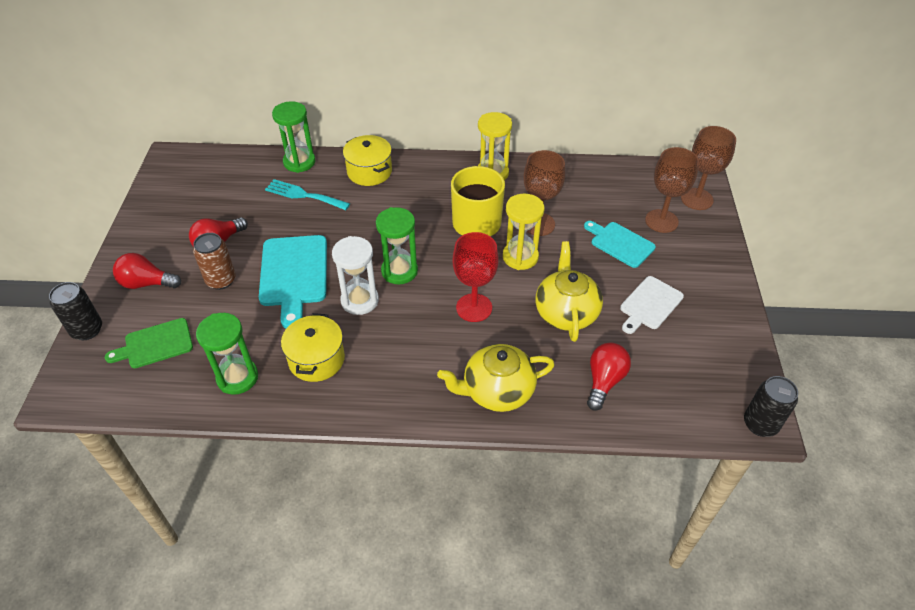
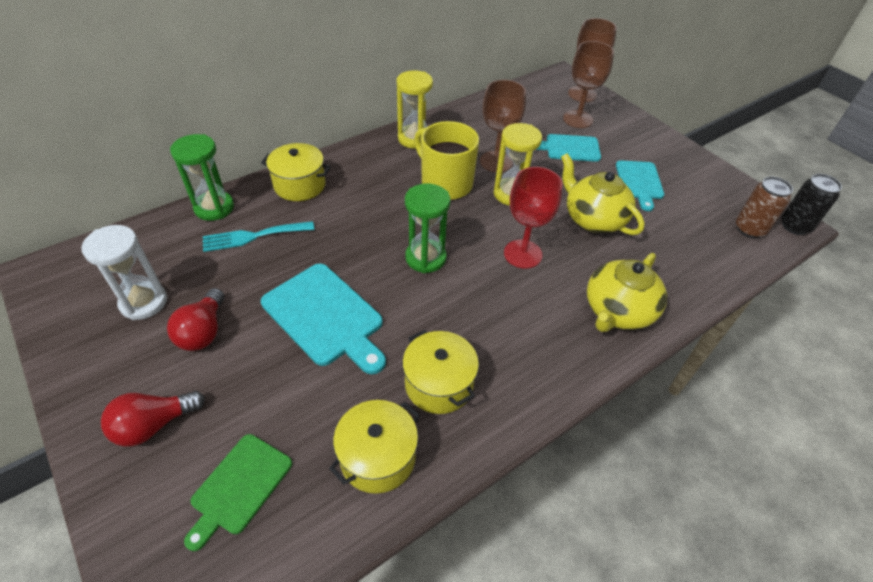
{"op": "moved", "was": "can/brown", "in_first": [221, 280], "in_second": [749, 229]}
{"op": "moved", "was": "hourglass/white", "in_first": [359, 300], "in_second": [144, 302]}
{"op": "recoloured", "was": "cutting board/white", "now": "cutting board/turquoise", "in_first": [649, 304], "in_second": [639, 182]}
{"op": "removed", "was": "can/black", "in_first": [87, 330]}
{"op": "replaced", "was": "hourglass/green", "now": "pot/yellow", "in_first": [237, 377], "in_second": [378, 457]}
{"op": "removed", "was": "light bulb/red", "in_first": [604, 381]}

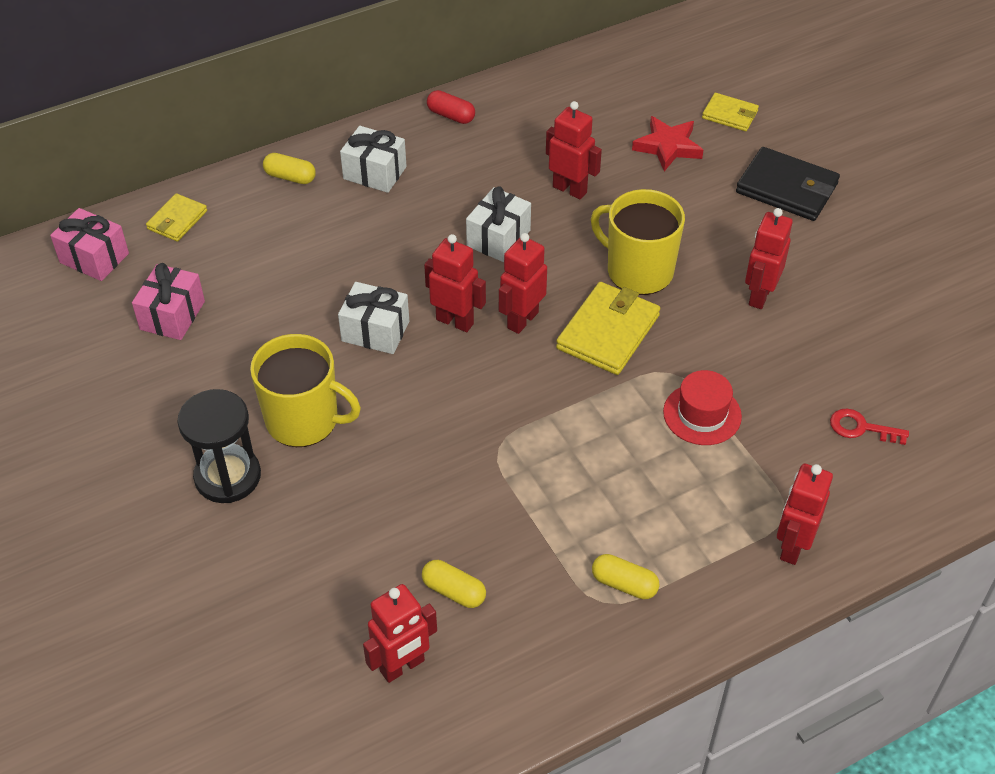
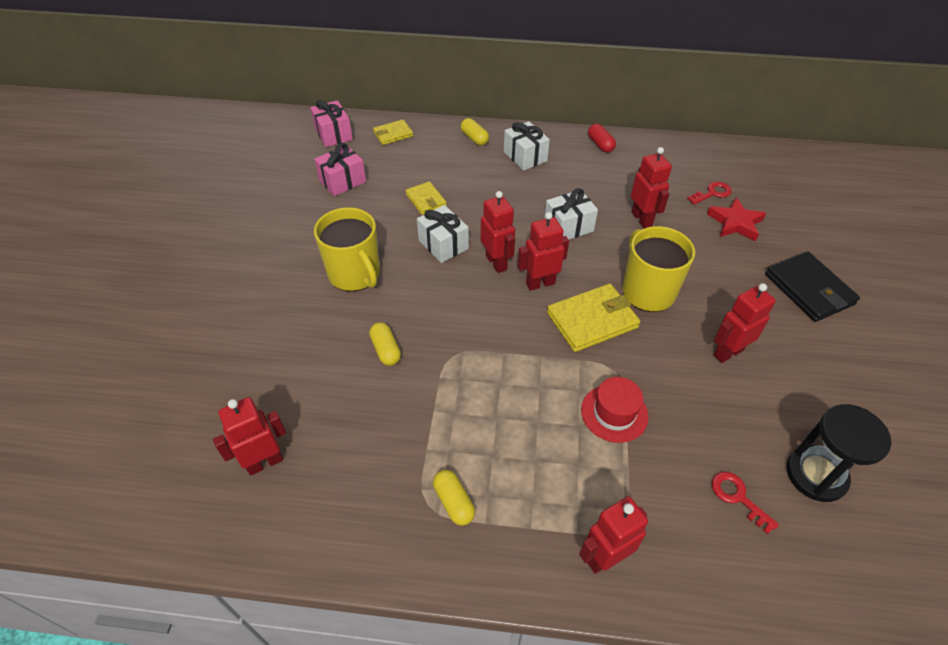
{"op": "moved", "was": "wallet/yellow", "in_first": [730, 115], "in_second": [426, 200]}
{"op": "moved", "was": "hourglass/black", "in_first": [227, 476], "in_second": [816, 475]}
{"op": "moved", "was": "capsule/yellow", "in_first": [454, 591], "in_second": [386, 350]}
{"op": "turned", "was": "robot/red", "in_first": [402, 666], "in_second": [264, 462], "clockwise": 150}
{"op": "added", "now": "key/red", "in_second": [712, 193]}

***

§ **Task goal**
Repeat the entries exactly. Any picture is to be left out.

§ **Worked solution**
{"op": "moved", "was": "can/brown", "in_first": [221, 280], "in_second": [749, 229]}
{"op": "moved", "was": "hourglass/white", "in_first": [359, 300], "in_second": [144, 302]}
{"op": "recoloured", "was": "cutting board/white", "now": "cutting board/turquoise", "in_first": [649, 304], "in_second": [639, 182]}
{"op": "removed", "was": "can/black", "in_first": [87, 330]}
{"op": "replaced", "was": "hourglass/green", "now": "pot/yellow", "in_first": [237, 377], "in_second": [378, 457]}
{"op": "removed", "was": "light bulb/red", "in_first": [604, 381]}

{"op": "moved", "was": "wallet/yellow", "in_first": [730, 115], "in_second": [426, 200]}
{"op": "moved", "was": "hourglass/black", "in_first": [227, 476], "in_second": [816, 475]}
{"op": "moved", "was": "capsule/yellow", "in_first": [454, 591], "in_second": [386, 350]}
{"op": "turned", "was": "robot/red", "in_first": [402, 666], "in_second": [264, 462], "clockwise": 150}
{"op": "added", "now": "key/red", "in_second": [712, 193]}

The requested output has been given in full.